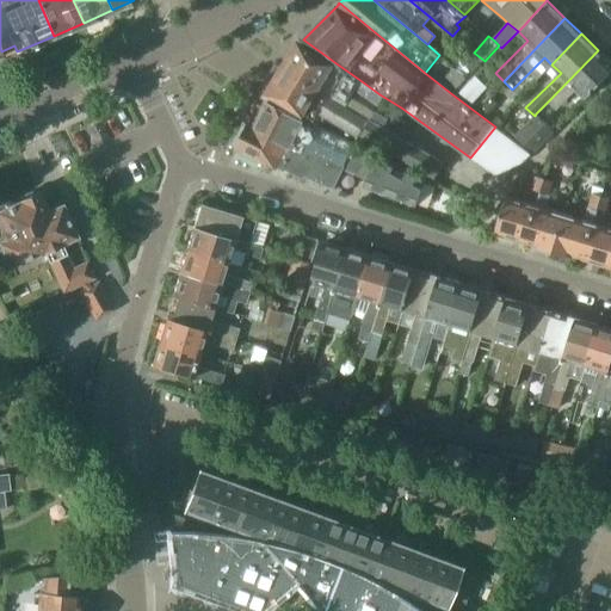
[(347,105),(362,81),(338,65),(300,42),(283,69),(347,105)]
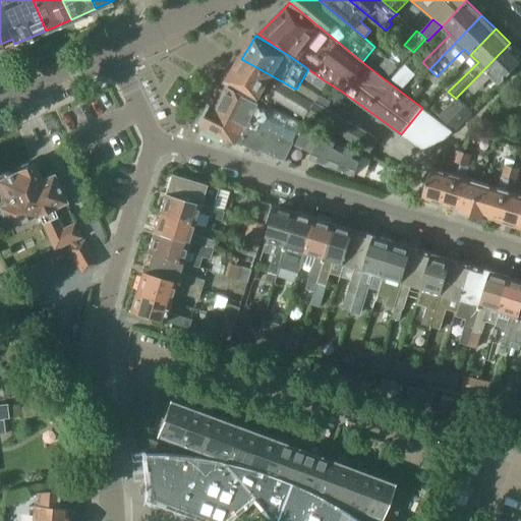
[(520,61),(520,54),(510,43),(467,87),(474,94),(493,76),(500,84),(520,61)]
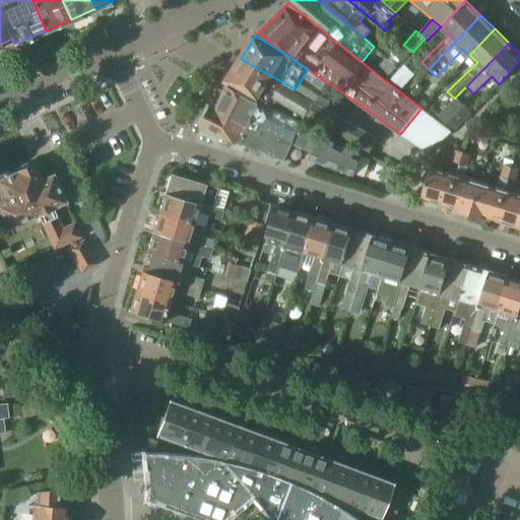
[(394,54),(389,60),(392,63),(397,67),(402,61),(394,54)]
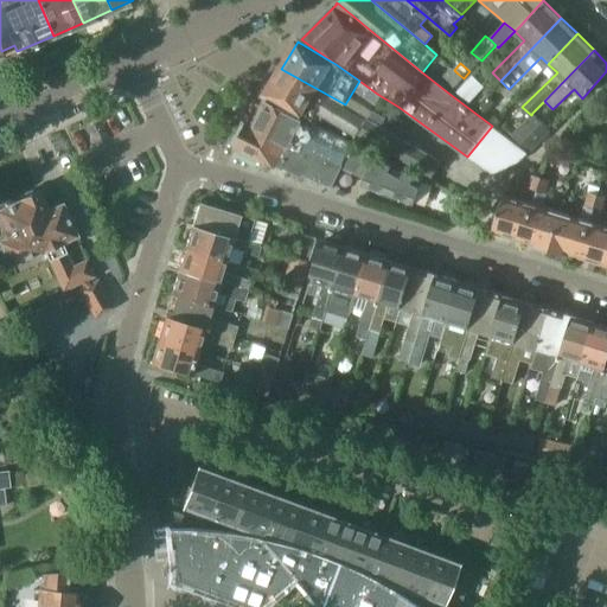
[(451,68),(443,76),(455,87),(464,78),(458,74),(454,70),(451,68)]
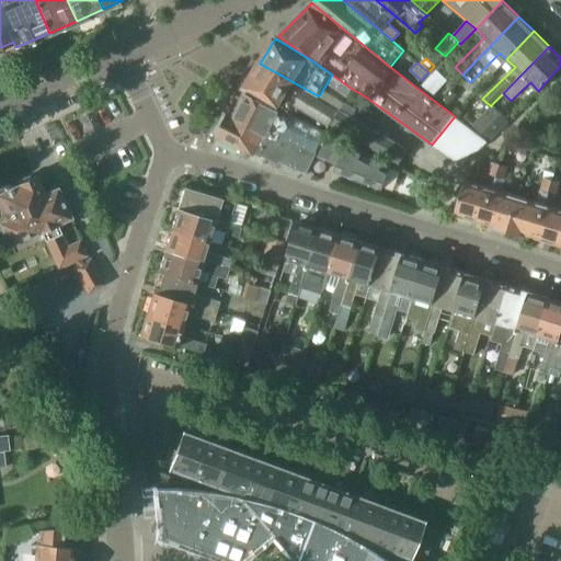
[(329,127),(332,123),(400,162),(407,150),(319,96),(260,64),(245,87),(286,111),(290,104),(329,127)]
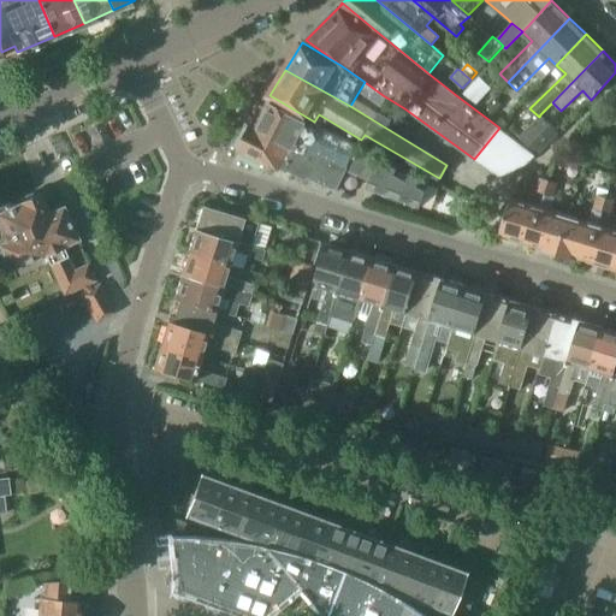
[(492,88),(479,77),(463,94),(477,104),(492,88)]
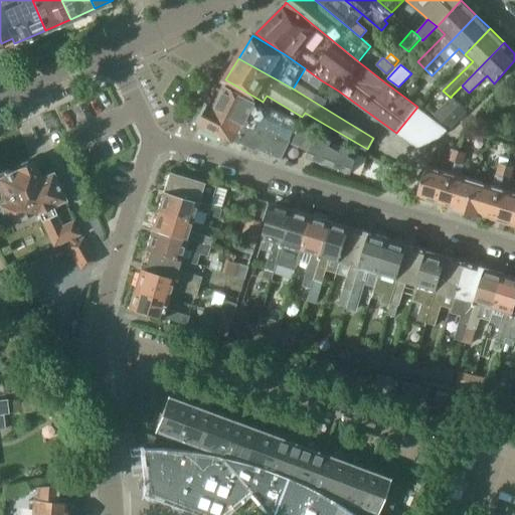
[(413,80),(405,89),(412,96),(419,88),(413,80)]
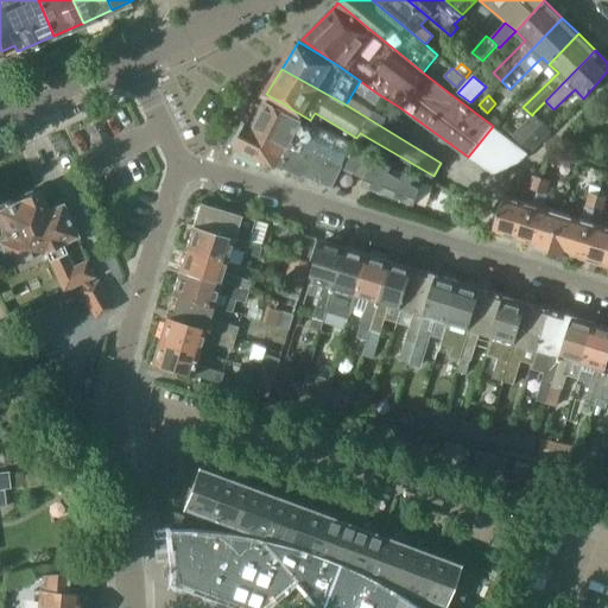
[(354,173),(365,150),(354,145),(355,143),(314,124),(312,126),(264,101),(259,112),(255,113),(248,127),(246,126),(238,144),(241,151),(265,163),(266,162),(277,168),(278,166),(296,175),(296,172),(333,190),(343,169),(354,173)]
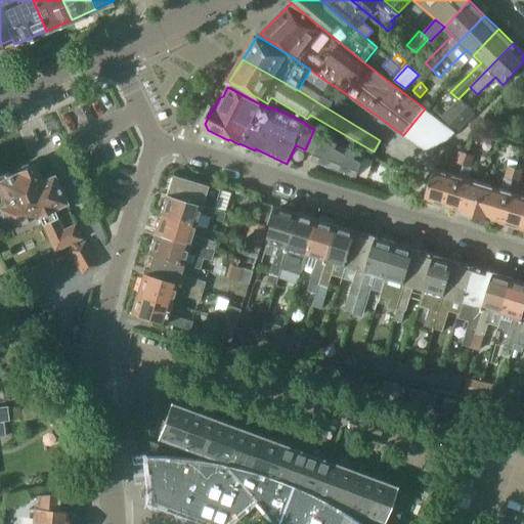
[(442,116),(441,116),(459,130),(475,112),(460,97),(459,99),(442,116)]
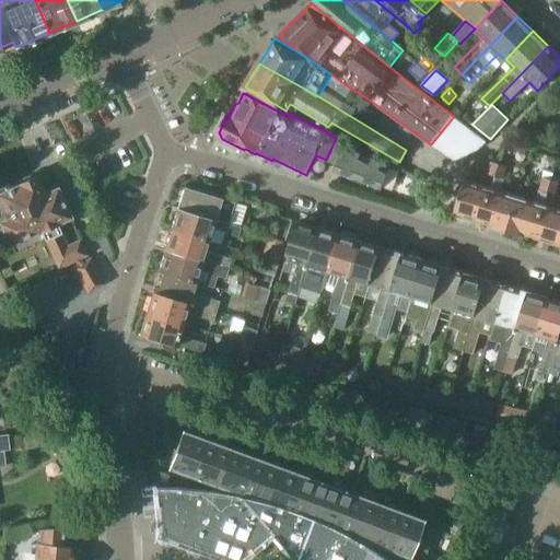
[(391,165),(336,138),(326,160),(336,164),(333,172),(382,190),(391,165)]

# [Task goal]
A faithful copy of all the lines above is needed, with the pictures omitted.

# [Output of the task]
[(347,105),(362,81),(338,65),(300,42),(283,69),(347,105)]
[(520,61),(520,54),(510,43),(467,87),(474,94),(493,76),(500,84),(520,61)]
[(394,54),(389,60),(392,63),(397,67),(402,61),(394,54)]
[(451,68),(443,76),(455,87),(464,78),(458,74),(454,70),(451,68)]
[(329,127),(332,123),(400,162),(407,150),(319,96),(260,64),(245,87),(286,111),(290,104),(329,127)]
[(492,88),(479,77),(463,94),(477,104),(492,88)]
[(413,80),(405,89),(412,96),(419,88),(413,80)]
[(354,173),(365,150),(354,145),(355,143),(314,124),(312,126),(264,101),(259,112),(255,113),(248,127),(246,126),(238,144),(241,151),(265,163),(266,162),(277,168),(278,166),(296,175),(296,172),(333,190),(343,169),(354,173)]
[(442,116),(441,116),(459,130),(475,112),(460,97),(459,99),(442,116)]
[(391,165),(336,138),(326,160),(336,164),(333,172),(382,190),(391,165)]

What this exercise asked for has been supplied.